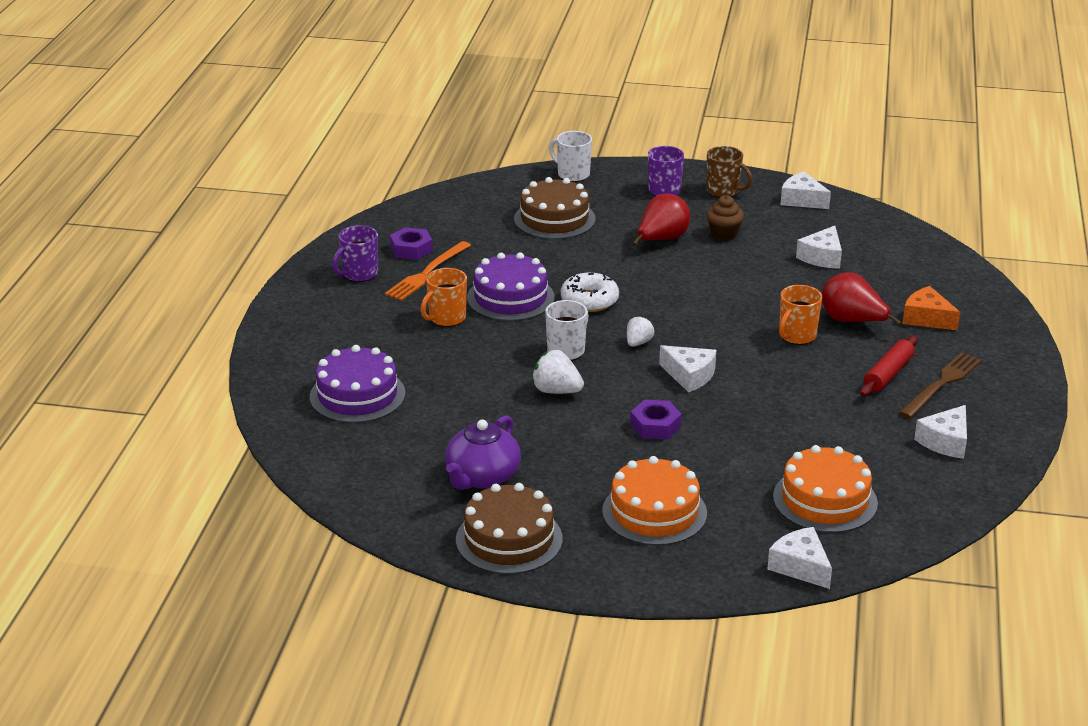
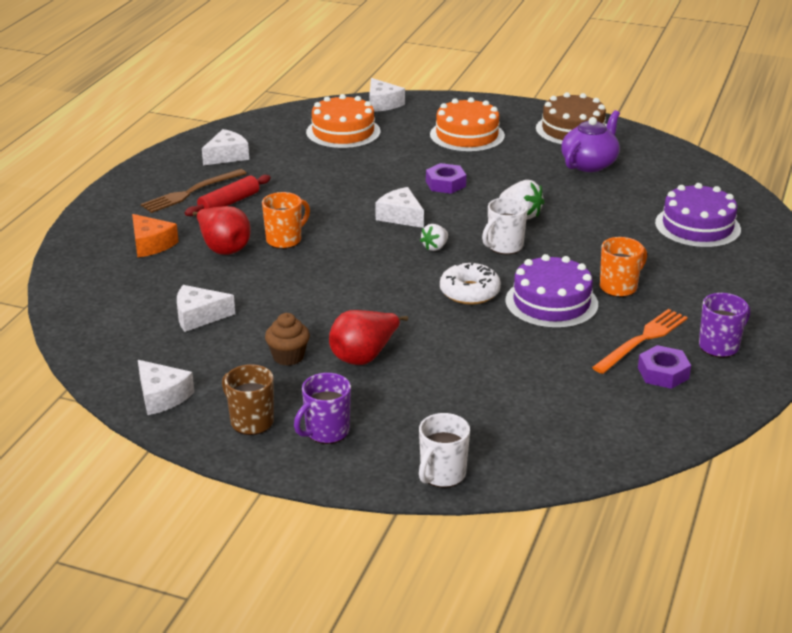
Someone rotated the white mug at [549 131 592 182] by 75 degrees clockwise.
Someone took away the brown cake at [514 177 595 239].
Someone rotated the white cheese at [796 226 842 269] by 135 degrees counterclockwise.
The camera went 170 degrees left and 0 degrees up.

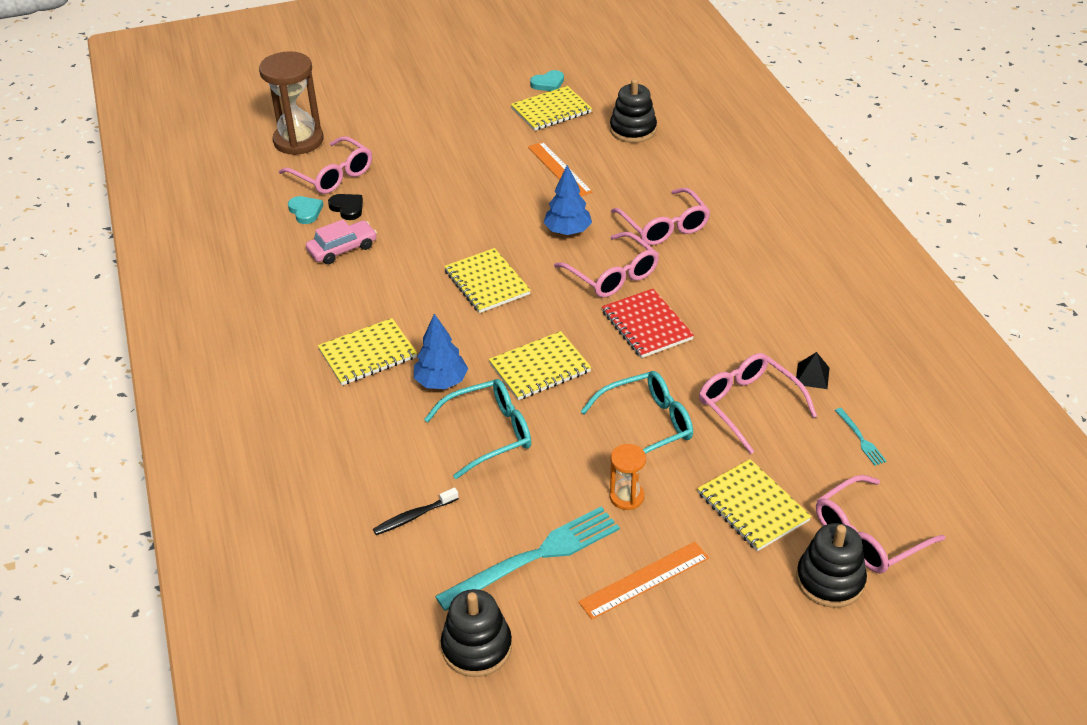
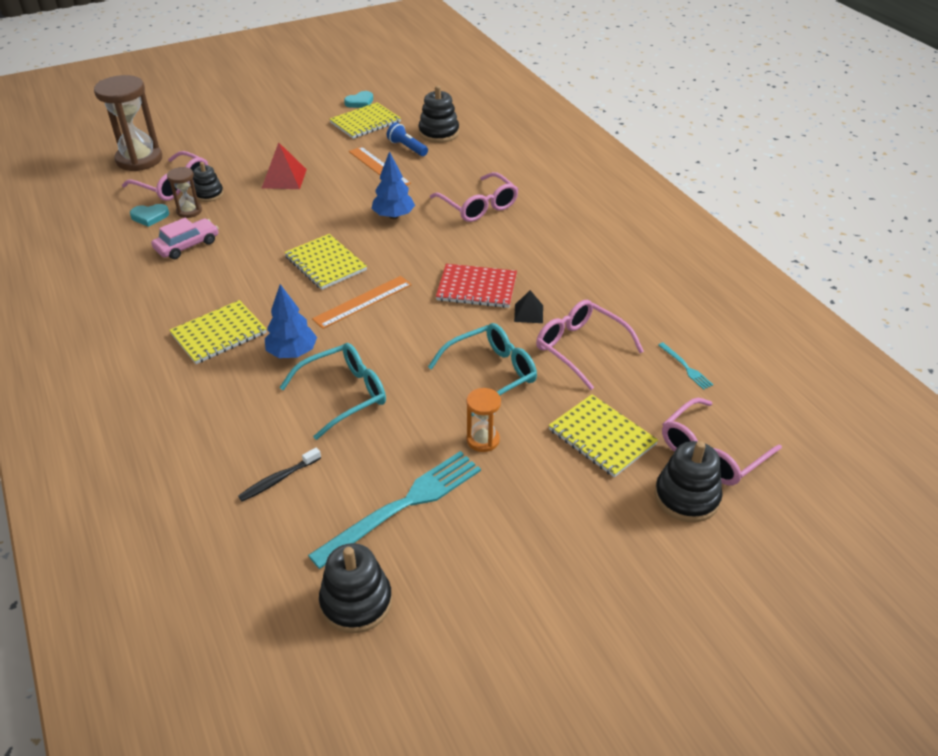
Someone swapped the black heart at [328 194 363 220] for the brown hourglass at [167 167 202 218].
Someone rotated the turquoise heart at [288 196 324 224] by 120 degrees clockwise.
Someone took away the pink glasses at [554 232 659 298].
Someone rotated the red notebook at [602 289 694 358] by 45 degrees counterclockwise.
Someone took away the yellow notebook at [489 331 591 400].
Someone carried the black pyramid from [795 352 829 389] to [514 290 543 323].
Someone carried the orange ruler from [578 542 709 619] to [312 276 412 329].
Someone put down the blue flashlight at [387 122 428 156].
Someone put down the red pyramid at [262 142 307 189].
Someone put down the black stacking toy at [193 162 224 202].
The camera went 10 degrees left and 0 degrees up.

*****

Quote the data above from the line containing "Someone took away the brown" to the line containing "Someone rotated the white cheese", inclusive, and stop.

Someone took away the brown cake at [514 177 595 239].
Someone rotated the white cheese at [796 226 842 269] by 135 degrees counterclockwise.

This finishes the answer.